* YOUR OBJECTIVE
Pull out every line in the rows below that contains the string "place" and copy each of those lines in full.

(Data excerpts)
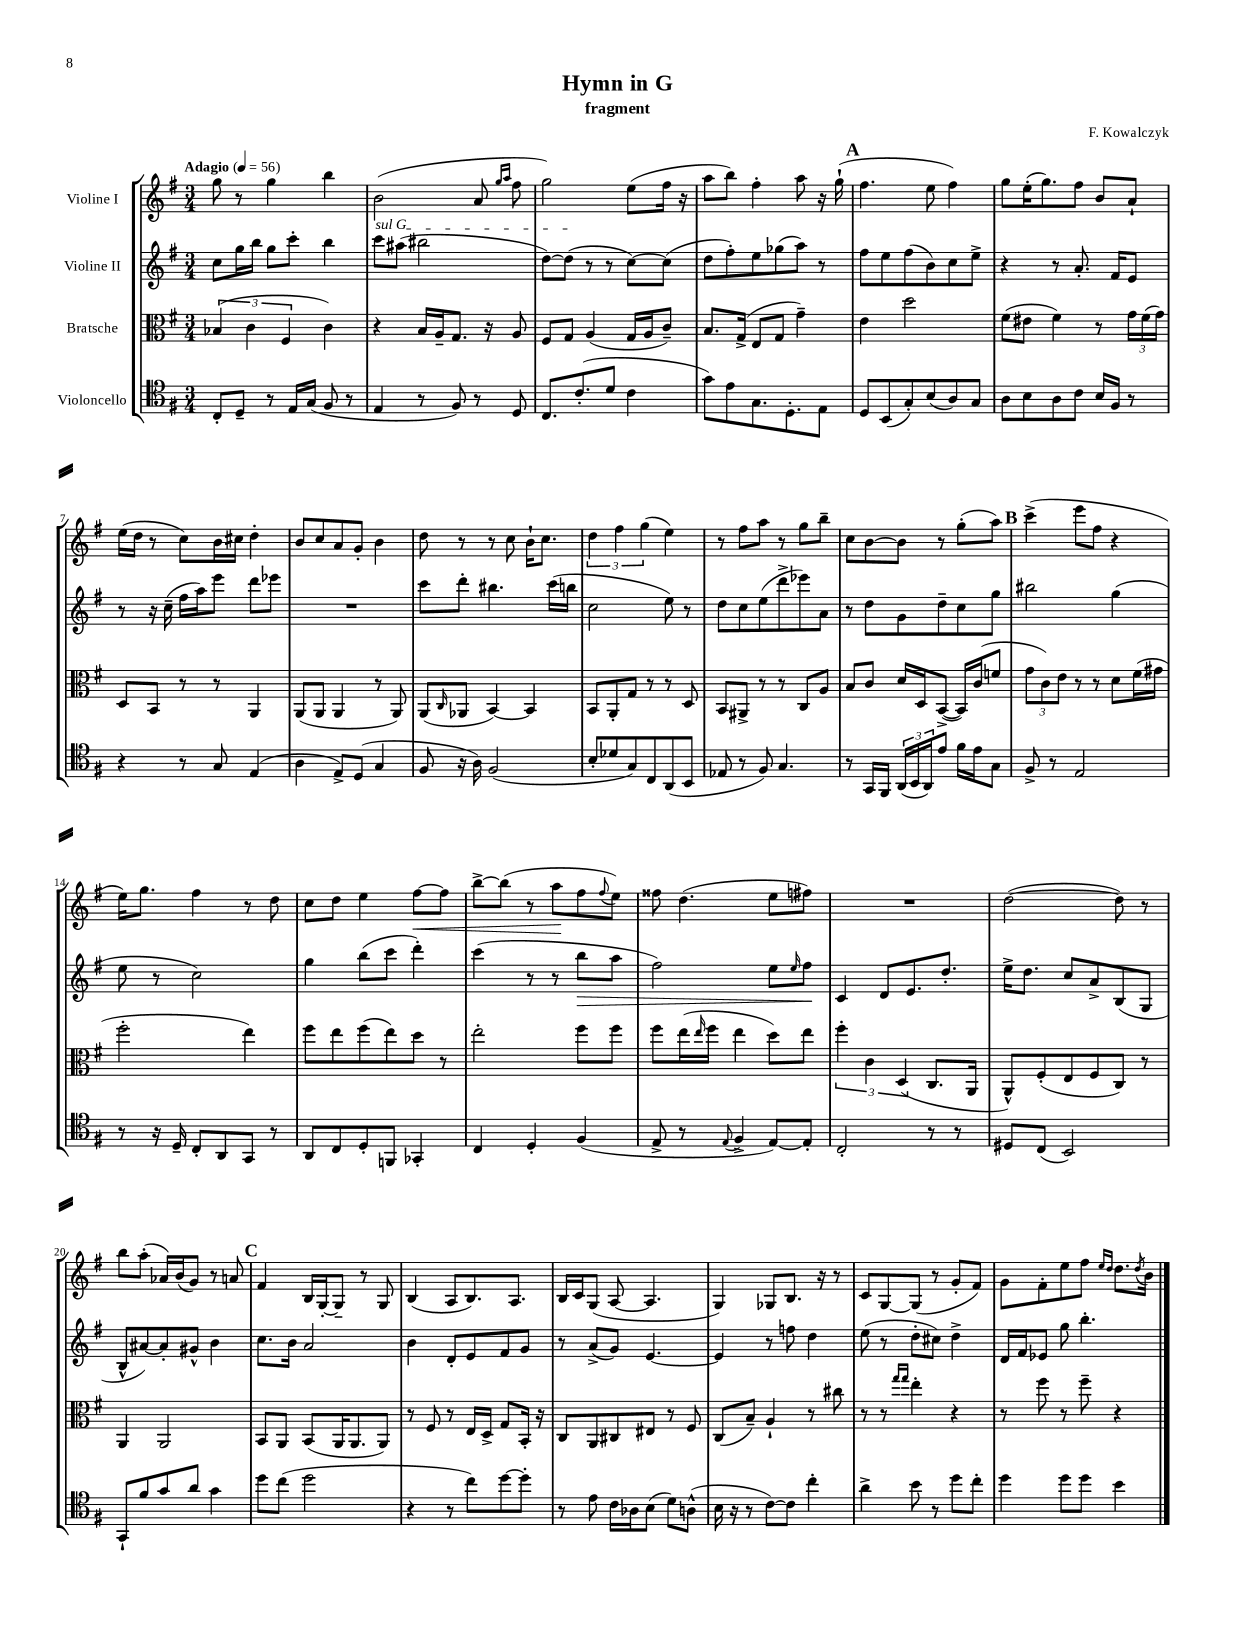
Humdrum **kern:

**kern	**kern	**kern	**dynam	**kern	**dynam
*part4	*part3	*part2	*part2	*part1	*part1
*staff4	*staff3	*staff2	*staff2	*staff1	*staff1
*I"Violoncello	*I"Bratsche	*I"Violine II	*	*I"Violine I	*
*clefC4	*clefC3	*clefG2	*	*clefG2	*
*k[f#]	*k[f#]	*k[f#]	*	*k[f#]	*
*M3/4	*M3/4	*M3/4	*	*M3/4	*
*MM56	*MM56	*MM56	*	*MM56	*
=1	=1	=1	=1	=1	=1
!	!	!	!	!LO:TX:a:B:t=Adagio	!
8C'/L	(6B-X/	8cc\L	.	8gg\	.
8D~/J	.	16gg\L	.	8r	.
.	6c\	.	.	.	.
.	.	16bb\JJ	.	.	.
8r	.	8gg\L	.	4gg\	.
.	6F#/	.	.	.	.
16E/LL	.	8ccc'\J	.	.	.
(16G/JJ	.	.	.	.	.
8F#/	4c\)	4bb\	.	4bb\	.
8r	.	.	.	.	.
=2	=2	=2	=2	=2	=2
!	!	!LO:TX:a:i:t=sul G	!	!	!
4E/	4r	8ccc\L	.	(2b\	.
.	.	(8aa#X\J	.	.	.
8r	16B/LL	2bb#X\	.	.	.
.	16A~/J	.	.	.	.
8F#/)	8.G/J	.	.	.	.
8r	.	.	.	8a/	.
.	16r	.	.	.	.
.	.	.	.	16qqgg/LL	.
.	.	.	.	16qqaa/JJ	.
8D/	8A/	.	.	8ff#\	.
=3	=3	=3	=3	=3	=3
8.C/L	8F#/L	[8dd\L)	.	2gg\)	.
.	8G/J	(8dd\J]	.	.	.
(8.c'/	.	.	.	.	.
.	(4A/	8r	.	.	.
8d/J	.	8r	.	.	.
4c\	16G/LL	[8cc\L)	.	(8ee\L	.
.	16A/J	.	.	.	.
.	8c~/J)	(8cc\J]	.	16ff#\Jk	.
.	.	.	.	16r	.
=4	=4	=4	=4	=4	=4
8g\L)	8.B/L	8dd\L	.	8aa\L	.
8e\	.	8ff#'\)	.	8bb\J)	.
.	(16G^/Jk	.	.	.	.
8.G\	8E/L	8ee\	.	4ff#'\	.
.	8G/J	(8gg-X\	.	.	.
8.D'\	.	.	.	.	.
.	4g~\)	8aa\J)	.	8aa\	.
8E\J	.	8r	.	16r	.
.	.	.	.	(16gg`\	.
!!LO:REH:place=s1:t=A
=5	=5	=5	=5	=5	=5
8D/L	4e\	8ff#\L	.	4.ff#\	.
(8BB/	.	8ee\	.	.	.
8G'/)	2dd\	(8ff#\	.	.	.
(8B/	.	8b\)	.	8ee\	.
8A/)	.	8cc\	.	4ff#\)	.
8G/J	.	8ee^\J	.	.	.
=6	=6	=6	=6	=6	=6
8A\L	(8f#\L	4r	.	8gg\L	.
8B\	8e#X\J	.	.	(16ee'\K	.
.	.	.	.	8.gg\)	.
8A\	4f#\)	8r	.	.	.
8c\J	.	8.a'/	.	8ff#\J	.
16B/LL	8r	.	.	8b/L	.
16F#/JJ	.	16f#/KL	.	.	.
8r	24g\LL	8e/J	.	8a`/J	.
.	(24f#\	.	.	.	.
.	24g\JJ)	.	.	.	.
!!LO:LB:g=z
=7	=7	=7	=7	=7	=7
4r	8D/L	8r	.	(16ee\LL	.
.	.	.	.	16dd\JJ	.
.	8BB/J	16r	.	8r	.
.	.	(16cc~\	.	.	.
8r	8r	16ff#\LL	.	8cc\L)	.
.	.	16aa\J)	.	.	.
8G/	8r	8eee\J	.	16b\L	.
.	.	.	.	16cc#X\JJ	.
(4E/	4AA/	8ddd\L	.	4dd'\	.
.	.	8eee-X\J	.	.	.
=8	=8	=8	=8	=8	=8
4A\	(8AA/L	2.r	.	8b/L	.
.	8AA/J	.	.	8cc/	.
8E^/L)	4AA/	.	.	8a/	.
(8D/J	.	.	.	8g'/J	.
4G/	8r	.	.	4b\	.
.	8AA/)	.	.	.	.
=9	=9	=9	=9	=9	=9
8F#/	(8AA/L	8ccc\L	.	8dd\	.
.	16qqC/	.	.	.	.
16r	8AA-X/J	8ddd'\J	.	8r	.
16A\)	.	.	.	.	.
(2F#/	[4BB/)	4.bb#X\	.	8r	.
.	.	.	.	8cc\	.
.	4BB/]	.	.	16b`\KL	.
.	.	.	.	8.cc\J	.
.	.	(16ccc\LL	.	.	.
.	.	16bbn\JJ	.	.	.
=10	=10	=10	=10	=10	=10
8B'/L	8BB/L	2cc\	.	6dd\	.
8d-X/	8AA'/	.	.	.	.
.	.	.	.	6ff#\	.
8G/)	8G/J	.	.	.	.
.	.	.	.	(6gg\	.
8C/	8r	.	.	.	.
(8AA/	8r	8ee\)	.	4ee\)	.
8BB/J	8D/	8r	.	.	.
=11	=11	=11	=11	=11	=11
8E-X/	8BB/L	8dd\L	.	8r	.
8r	8AA#X^/J	8cc\	.	8ff#\L	.
8F#/)	8r	(8ee\	.	8aa\J	.
4.G/	8r	8ddd^\	.	8r	.
.	8C/L	8eee-X\)	.	8gg\L	.
.	8A/J	8a\J	.	8bb~\J	.
=12	=12	=12	=12	=12	=12
8r	8B/L	8r	.	8cc\L	.
16GG/LL	8c/J	8dd\L	.	[8b\	.
16FF#/JJ	.	.	.	.	.
(24AA/LL	16d/LL	8g\	.	8b\J]	.
24BB/	.	.	.	.	.
.	16D/J	.	.	.	.
24AA/J)	.	.	.	.	.
8e/J	([8BB^/J	8dd~\	.	8r	.
16f#\LL	16BB/LL])	8cc\	.	(8gg'\L	.
16e\J	(16c/J	.	.	.	.
8G\J	8fn/J	8gg\J	.	8aa\J)	.
!!LO:REH:place=s1:t=B
=13	=13	=13	=13	=13	=13
8F#^/	12g\L	2bb#X\	.	(4ccc^\	.
.	12c\)	.	.	.	.
8r	.	.	.	.	.
.	12e\J	.	.	.	.
2E/	8r	.	.	8eee\L	.
.	8r	.	.	8ff#\J	.
.	8d\L	(4gg\	.	4r	.
.	(16f#\L	.	.	.	.
.	16g#X\JJ	.	.	.	.
!!LO:LB:g=z
=14	=14	=14	=14	=14	=14
8r	2ff#'\	8ee\	.	16ee\KL)	.
.	.	.	.	8.gg\J	.
16r	.	8r	.	.	.
16D~/	.	.	.	.	.
8C'/L	.	2cc\)	.	4ff#\	.
8AA/	.	.	.	.	.
8GG/J	4ee\)	.	.	8r	.
8r	.	.	.	8dd\	.
=15	=15	=15	=15	=15	=15
8AA/L	8ff#\L	4gg\	.	8cc\L	.
8C/	8ee\	.	.	8dd\J	.
8D'/	(8ff#\	(8bb\L	.	4ee\	.
8FFn/J	8ee\)	8ccc\J	.	.	.
!	!	!	!	!	!LO:HP:b
4GG-X'/	8dd\J	4ddd'\)	.	[8ff#\L	<
.	8r	.	.	8ff#\J]	.
=16	=16	=16	=16	=16	=16
4C/	2ee'\	(4ccc\	.	[8bb^\L	.
.	.	.	.	(8bb\J]	.
4D'/	.	8r	.	8r	.
.	.	8r	.	8aa\L	.
!	!	!	!LO:HP:b	!	!
(4F#/	8ff#\L	8bb\L	>	8ff#\	[
.	.	.	.	8qqff#/	.
.	8ff#\J	8aa\J	.	8ee\J)	.
=17	=17	=17	=17	=17	=17
8E^/	8ff#\L	2ff#\)	.	8ff##X\	.
8r	(16ee\L	.	.	(4.dd\	.
.	16qqee/	.	.	.	.
.	16ff#\JJ	.	.	.	.
8qqE/	.	.	.	.	.
4F#^/	4ee\	.	.	.	.
[8E/L)	8dd\L)	8ee\L	.	8ee\L	.
.	.	16qqee/	.	.	.
8E'/J]	8ee\J	8ff#\J	.	8ff#X\J)	.
.	.	.	]	.	.
=18	=18	=18	=18	=18	=18
2C'/	6ff#'\	4c/	.	2.r	.
.	6c\	.	.	.	.
.	.	8d/L	.	.	.
.	(6D/	.	.	.	.
.	.	8.e/	.	.	.
8r	8.C/L	.	.	.	.
.	.	8.dd'/J	.	.	.
8r	.	.	.	.	.
.	16AA/Jk	.	.	.	.
=19	=19	=19	=19	=19	=19
8D#X/L	8AA^^/L)	16ee^\KL	.	([2dd\	.
.	.	8.dd\J	.	.	.
(8C/J	(8F#'/	.	.	.	.
2BB/)	8E/	8cc/L	.	.	.
.	8F#/	8a^/	.	.	.
.	8C/J)	(8B/	.	8dd\])	.
.	8r	8G/J	.	8r	.
!!LO:LB:g=z
=20	=20	=20	=20	=20	=20
8GG`/L	4AA/	8B^^/L	.	8bb\L	.
8f#/	.	[8a#X/)	.	(8aa'\J	.
8g/	2AA/	8a#'/]	.	16a-X/LL)	.
.	.	.	.	(16b/J	.
8a/J	.	8g#X^^/J	.	8g/J)	.
4g\	.	4b\	.	8r	.
.	.	.	.	8an/	.
!!LO:REH:place=s1:t=C
=21	=21	=21	=21	=21	=21
8dd\L	8BB/L	8.cc\L	.	4f#/	.
(8cc\J	8AA/J	.	.	.	.
.	.	16b\Jk	.	.	.
2dd\	(8BB/L	2a/	.	16B/LL	.
.	.	.	.	[16G'/J	.
.	16AA/K	.	.	8G~/J]	.
.	8.AA/	.	.	.	.
.	.	.	.	8r	.
.	8AA/J)	.	.	8G/	.
=22	=22	=22	=22	=22	=22
4r	8r	4b\	.	(4B/	.
.	8F#/	.	.	.	.
8r	8r	8d'/L	.	8A/L	.
8cc\L)	16E/LL	8e/	.	8.B/)	.
.	16D^/JJ	.	.	.	.
[8dd\	8G/L	8f#/	.	.	.
.	.	.	.	8.A/J	.
8dd'\J]	16BB'/Jk	8g/J	.	.	.
.	16r	.	.	.	.
=23	=23	=23	=23	=23	=23
8r	8C/L	8r	.	16B/LL	.
.	.	.	.	16c/J	.
8e\	8AA/	(8a^/L	.	(8G/J	.
16c\LL	8C#X/	8g/J)	.	[8A/	.
16A-X\J	.	.	.	.	.
(8B\J	8E#X/J	[4.e/	.	4.A/]	.
8d\L)	8r	.	.	.	.
(8An^^\J	8F#/	.	.	.	.
=24	=24	=24	=24	=24	=24
16B\	(8C/L	4e/]	.	4G/)	.
16r	.	.	.	.	.
8r	8B~/J)	.	.	.	.
[8c\L)	4A`/	8r	.	8G-X/L	.
8c\J]	.	8ffn\	.	8.B/J	.
4cc'\	8r	4dd\	.	.	.
.	.	.	.	16r	.
.	8cc#X\	.	.	8r	.
=25	=25	=25	=25	=25	=25
4a^\	8r	(8ee\	.	8c/L	.
.	8r	8r	.	[8G/	.
.	16qqgg/LL	.	.	.	.
.	16qqgg/JJ	.	.	.	.
8b\	4ee'\	8dd'\L	.	(8G/J]	.
8r	.	8cc#X\J)	.	8r	.
8dd\L	4r	4dd^\	.	8g'/L	.
8cc'\J	.	.	.	8f#/J)	.
=26	=26	=26	=26	=26	=26
4dd\	8r	16d/LL	.	8g\L	.
.	.	16f#/J	.	.	.
.	8ff#\	8e-X/J	.	8f#'\	.
8dd\L	8r	8gg\	.	8ee\	.
8dd\J	8ff#~\	4.bb'\	.	8ff#\J	.
.	.	.	.	16qqee/LL	.
.	.	.	.	16qqdd/JJ	.
4b\	4r	.	.	8.dd\L	.
.	.	.	.	8qdd/	.
.	.	.	.	16b\Jk	.
==	==	==	==	==	==
*-	*-	*-	*-	*-	*-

* ANSWER TO THIS TASK
!!LO:REH:place=s1:t=A
!!LO:REH:place=s1:t=B
!!LO:REH:place=s1:t=C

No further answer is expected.